◆ **Instructions to follow**: Reproduce the material with "none" substituted by "empty" wherever it appears, leaving everything else unchanged.

Dataset items:
******

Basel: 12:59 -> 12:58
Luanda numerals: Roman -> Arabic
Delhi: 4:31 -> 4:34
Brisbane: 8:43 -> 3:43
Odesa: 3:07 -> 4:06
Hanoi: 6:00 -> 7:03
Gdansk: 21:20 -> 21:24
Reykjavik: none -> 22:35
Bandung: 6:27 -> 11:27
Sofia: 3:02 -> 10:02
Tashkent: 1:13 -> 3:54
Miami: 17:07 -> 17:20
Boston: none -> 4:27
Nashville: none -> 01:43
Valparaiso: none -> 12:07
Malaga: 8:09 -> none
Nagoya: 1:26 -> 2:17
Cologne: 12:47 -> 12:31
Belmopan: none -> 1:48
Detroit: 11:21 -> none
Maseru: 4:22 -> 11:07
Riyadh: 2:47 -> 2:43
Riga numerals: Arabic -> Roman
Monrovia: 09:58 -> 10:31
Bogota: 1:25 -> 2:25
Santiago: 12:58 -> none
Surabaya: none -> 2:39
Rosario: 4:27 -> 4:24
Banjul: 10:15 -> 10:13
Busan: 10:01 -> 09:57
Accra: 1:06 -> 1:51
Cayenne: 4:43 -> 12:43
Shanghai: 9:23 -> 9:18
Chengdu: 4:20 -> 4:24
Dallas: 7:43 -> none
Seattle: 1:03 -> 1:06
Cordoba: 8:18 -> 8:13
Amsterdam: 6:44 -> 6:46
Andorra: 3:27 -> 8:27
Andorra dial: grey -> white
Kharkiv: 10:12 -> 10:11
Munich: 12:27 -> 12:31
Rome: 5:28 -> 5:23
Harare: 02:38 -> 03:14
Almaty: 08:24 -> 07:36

******

◆ **Solution**:
Basel: 12:59 -> 12:58
Luanda numerals: Roman -> Arabic
Delhi: 4:31 -> 4:34
Brisbane: 8:43 -> 3:43
Odesa: 3:07 -> 4:06
Hanoi: 6:00 -> 7:03
Gdansk: 21:20 -> 21:24
Reykjavik: empty -> 22:35
Bandung: 6:27 -> 11:27
Sofia: 3:02 -> 10:02
Tashkent: 1:13 -> 3:54
Miami: 17:07 -> 17:20
Boston: empty -> 4:27
Nashville: empty -> 01:43
Valparaiso: empty -> 12:07
Malaga: 8:09 -> empty
Nagoya: 1:26 -> 2:17
Cologne: 12:47 -> 12:31
Belmopan: empty -> 1:48
Detroit: 11:21 -> empty
Maseru: 4:22 -> 11:07
Riyadh: 2:47 -> 2:43
Riga numerals: Arabic -> Roman
Monrovia: 09:58 -> 10:31
Bogota: 1:25 -> 2:25
Santiago: 12:58 -> empty
Surabaya: empty -> 2:39
Rosario: 4:27 -> 4:24
Banjul: 10:15 -> 10:13
Busan: 10:01 -> 09:57
Accra: 1:06 -> 1:51
Cayenne: 4:43 -> 12:43
Shanghai: 9:23 -> 9:18
Chengdu: 4:20 -> 4:24
Dallas: 7:43 -> empty
Seattle: 1:03 -> 1:06
Cordoba: 8:18 -> 8:13
Amsterdam: 6:44 -> 6:46
Andorra: 3:27 -> 8:27
Andorra dial: grey -> white
Kharkiv: 10:12 -> 10:11
Munich: 12:27 -> 12:31
Rome: 5:28 -> 5:23
Harare: 02:38 -> 03:14
Almaty: 08:24 -> 07:36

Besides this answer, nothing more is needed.